■ TASK BRIEF
Across the entries below, determine how many lines include the word "buffer". State only the resulting number.

[DATA IN THIS EXERCISE Boundary: Start]

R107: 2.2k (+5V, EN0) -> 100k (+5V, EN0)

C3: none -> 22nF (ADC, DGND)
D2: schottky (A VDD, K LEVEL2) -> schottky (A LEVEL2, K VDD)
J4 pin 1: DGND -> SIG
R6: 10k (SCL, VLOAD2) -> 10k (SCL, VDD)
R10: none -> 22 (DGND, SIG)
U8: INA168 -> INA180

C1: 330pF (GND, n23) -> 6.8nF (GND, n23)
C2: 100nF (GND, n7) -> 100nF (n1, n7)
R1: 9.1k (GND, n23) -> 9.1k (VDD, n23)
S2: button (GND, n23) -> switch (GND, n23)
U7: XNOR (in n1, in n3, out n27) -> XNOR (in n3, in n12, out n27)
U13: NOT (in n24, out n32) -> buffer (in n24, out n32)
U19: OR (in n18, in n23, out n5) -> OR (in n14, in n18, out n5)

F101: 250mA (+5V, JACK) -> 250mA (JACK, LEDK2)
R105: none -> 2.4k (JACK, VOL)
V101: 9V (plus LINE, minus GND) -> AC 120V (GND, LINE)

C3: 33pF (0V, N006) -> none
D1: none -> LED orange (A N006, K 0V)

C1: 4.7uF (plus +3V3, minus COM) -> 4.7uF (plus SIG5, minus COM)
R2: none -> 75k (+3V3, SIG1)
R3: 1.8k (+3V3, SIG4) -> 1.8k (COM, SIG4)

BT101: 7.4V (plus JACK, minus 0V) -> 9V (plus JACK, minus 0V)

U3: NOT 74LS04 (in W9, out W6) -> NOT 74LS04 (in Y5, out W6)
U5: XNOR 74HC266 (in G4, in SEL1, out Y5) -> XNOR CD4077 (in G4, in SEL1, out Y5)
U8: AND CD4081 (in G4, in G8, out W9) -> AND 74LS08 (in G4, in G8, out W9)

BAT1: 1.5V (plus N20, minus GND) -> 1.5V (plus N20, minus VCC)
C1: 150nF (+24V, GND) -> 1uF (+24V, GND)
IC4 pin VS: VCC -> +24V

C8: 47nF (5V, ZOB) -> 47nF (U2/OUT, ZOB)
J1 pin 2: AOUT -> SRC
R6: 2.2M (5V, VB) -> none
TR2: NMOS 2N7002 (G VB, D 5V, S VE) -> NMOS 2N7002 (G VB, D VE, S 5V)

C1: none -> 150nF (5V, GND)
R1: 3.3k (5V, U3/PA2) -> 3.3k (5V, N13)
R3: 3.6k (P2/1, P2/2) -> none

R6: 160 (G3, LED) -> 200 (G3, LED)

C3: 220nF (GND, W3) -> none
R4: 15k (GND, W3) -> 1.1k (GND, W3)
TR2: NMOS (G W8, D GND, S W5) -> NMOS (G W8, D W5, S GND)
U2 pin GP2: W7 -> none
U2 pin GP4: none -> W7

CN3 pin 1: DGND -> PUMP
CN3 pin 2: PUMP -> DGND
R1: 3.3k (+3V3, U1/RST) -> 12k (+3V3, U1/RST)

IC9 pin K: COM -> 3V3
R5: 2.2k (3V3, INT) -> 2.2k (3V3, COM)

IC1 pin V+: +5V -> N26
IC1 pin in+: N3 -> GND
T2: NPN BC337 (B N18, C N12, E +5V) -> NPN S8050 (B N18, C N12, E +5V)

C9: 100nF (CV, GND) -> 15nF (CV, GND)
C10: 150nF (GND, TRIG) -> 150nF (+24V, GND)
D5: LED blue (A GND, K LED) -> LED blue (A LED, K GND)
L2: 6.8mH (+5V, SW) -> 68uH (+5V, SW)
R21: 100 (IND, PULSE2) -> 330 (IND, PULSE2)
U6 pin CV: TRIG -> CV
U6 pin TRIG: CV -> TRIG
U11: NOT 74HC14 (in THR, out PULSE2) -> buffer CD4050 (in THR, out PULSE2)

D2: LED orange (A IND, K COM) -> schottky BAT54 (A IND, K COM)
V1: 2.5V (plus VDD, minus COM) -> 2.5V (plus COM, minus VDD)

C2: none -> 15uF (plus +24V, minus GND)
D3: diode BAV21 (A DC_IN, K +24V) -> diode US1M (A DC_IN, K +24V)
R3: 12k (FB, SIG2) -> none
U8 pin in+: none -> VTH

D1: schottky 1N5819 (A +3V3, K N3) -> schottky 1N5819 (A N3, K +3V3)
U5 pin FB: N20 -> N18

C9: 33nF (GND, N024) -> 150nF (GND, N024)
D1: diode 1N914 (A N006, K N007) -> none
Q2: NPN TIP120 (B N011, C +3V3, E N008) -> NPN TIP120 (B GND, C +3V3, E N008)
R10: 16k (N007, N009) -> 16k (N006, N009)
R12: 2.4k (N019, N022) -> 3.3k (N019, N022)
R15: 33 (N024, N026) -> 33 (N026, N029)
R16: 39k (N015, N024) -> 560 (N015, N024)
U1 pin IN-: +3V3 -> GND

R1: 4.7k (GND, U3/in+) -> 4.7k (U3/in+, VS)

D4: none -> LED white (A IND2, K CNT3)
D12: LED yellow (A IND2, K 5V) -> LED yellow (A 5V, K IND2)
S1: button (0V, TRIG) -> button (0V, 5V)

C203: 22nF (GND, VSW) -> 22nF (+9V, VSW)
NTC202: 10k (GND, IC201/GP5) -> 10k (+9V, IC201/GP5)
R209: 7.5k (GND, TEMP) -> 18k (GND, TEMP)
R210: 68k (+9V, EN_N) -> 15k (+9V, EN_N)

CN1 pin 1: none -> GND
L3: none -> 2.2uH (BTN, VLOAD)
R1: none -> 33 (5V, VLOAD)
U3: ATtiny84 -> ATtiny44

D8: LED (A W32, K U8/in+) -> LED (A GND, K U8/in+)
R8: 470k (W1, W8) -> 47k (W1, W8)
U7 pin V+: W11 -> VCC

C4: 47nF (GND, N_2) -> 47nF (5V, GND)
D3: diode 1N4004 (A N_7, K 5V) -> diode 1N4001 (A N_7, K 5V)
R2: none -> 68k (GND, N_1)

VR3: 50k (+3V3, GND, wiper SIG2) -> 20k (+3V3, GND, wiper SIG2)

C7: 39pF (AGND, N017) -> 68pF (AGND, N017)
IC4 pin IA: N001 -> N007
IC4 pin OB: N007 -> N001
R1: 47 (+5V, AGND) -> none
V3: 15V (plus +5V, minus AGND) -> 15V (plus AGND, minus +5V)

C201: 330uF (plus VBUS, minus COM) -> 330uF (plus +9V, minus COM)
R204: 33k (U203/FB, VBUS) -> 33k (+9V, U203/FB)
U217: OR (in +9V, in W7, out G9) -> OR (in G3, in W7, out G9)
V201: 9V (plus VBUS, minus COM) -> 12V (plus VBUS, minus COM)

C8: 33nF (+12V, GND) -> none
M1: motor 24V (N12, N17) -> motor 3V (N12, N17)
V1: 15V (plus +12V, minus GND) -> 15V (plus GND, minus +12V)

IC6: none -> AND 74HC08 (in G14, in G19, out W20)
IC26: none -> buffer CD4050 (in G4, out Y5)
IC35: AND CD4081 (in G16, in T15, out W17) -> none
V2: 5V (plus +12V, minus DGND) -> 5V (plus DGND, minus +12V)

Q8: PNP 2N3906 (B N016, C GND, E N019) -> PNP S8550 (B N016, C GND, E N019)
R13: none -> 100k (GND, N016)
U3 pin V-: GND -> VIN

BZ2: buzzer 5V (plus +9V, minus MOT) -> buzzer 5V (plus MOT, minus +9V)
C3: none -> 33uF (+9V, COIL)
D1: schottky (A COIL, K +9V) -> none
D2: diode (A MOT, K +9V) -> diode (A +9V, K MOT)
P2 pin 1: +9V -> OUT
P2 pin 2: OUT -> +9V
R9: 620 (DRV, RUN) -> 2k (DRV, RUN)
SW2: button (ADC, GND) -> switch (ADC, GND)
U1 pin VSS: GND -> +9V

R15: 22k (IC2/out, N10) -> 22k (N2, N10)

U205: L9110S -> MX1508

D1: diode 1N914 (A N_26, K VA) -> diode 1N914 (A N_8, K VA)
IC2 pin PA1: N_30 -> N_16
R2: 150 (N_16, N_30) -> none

[DATA IN THIS EXERCISE Boundary: End]

■ OUTPUT BELOW
3